» Data in this exercise:
——

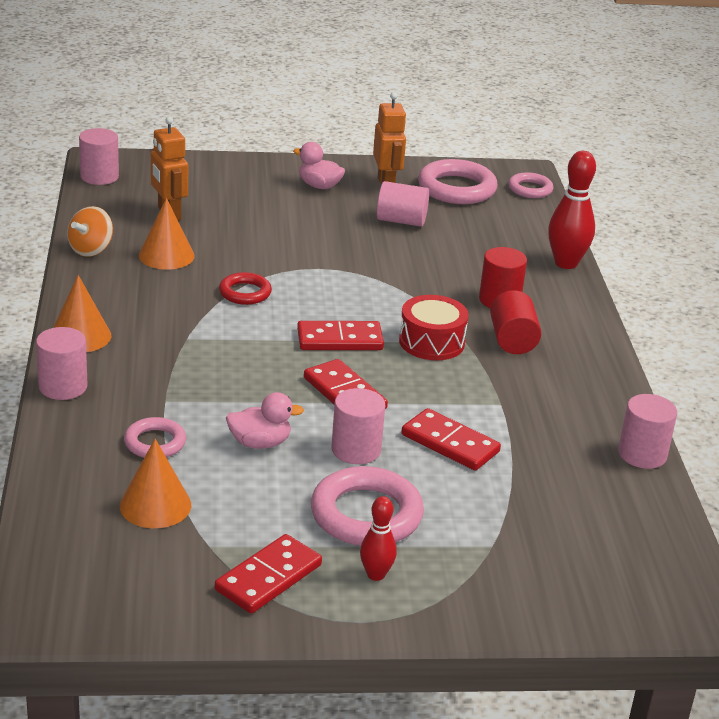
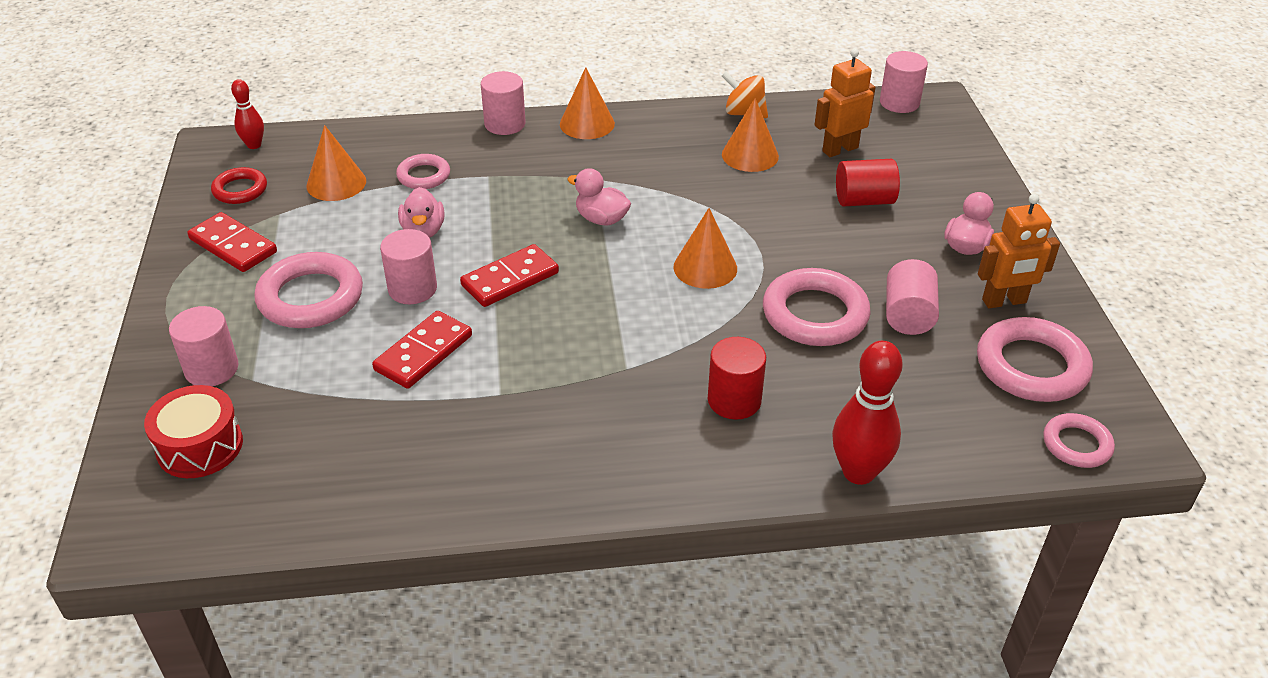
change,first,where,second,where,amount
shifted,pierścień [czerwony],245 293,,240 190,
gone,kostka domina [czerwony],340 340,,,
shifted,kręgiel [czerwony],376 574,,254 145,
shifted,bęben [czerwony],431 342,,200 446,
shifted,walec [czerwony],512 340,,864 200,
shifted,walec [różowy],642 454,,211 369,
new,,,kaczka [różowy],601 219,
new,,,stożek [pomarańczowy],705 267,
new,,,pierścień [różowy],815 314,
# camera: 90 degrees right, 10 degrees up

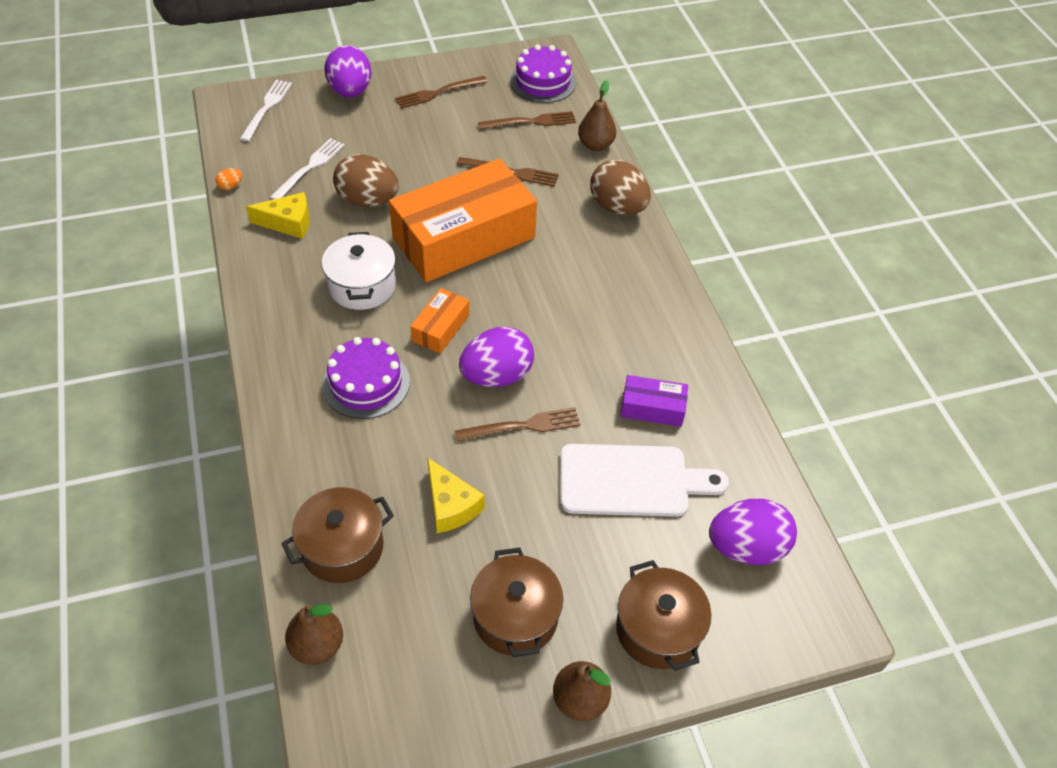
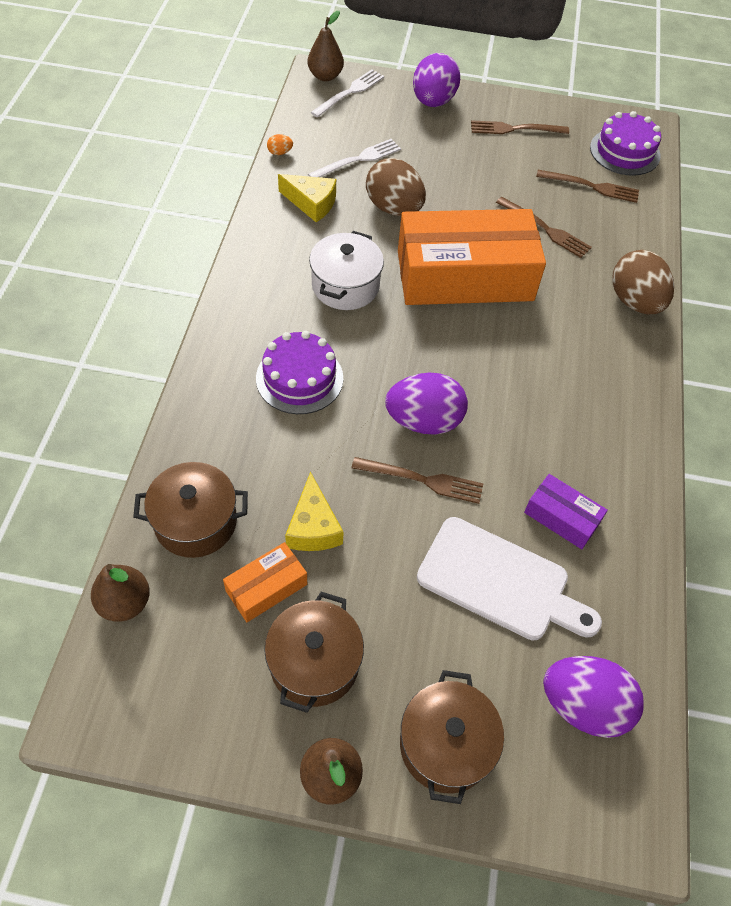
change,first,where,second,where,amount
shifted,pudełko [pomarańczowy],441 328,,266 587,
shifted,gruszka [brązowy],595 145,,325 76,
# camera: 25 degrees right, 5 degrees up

——

Above are the records. Identify each line that contains the word "czerwony".

shifted,pierścień [czerwony],245 293,,240 190,
gone,kostka domina [czerwony],340 340,,,
shifted,kręgiel [czerwony],376 574,,254 145,
shifted,bęben [czerwony],431 342,,200 446,
shifted,walec [czerwony],512 340,,864 200,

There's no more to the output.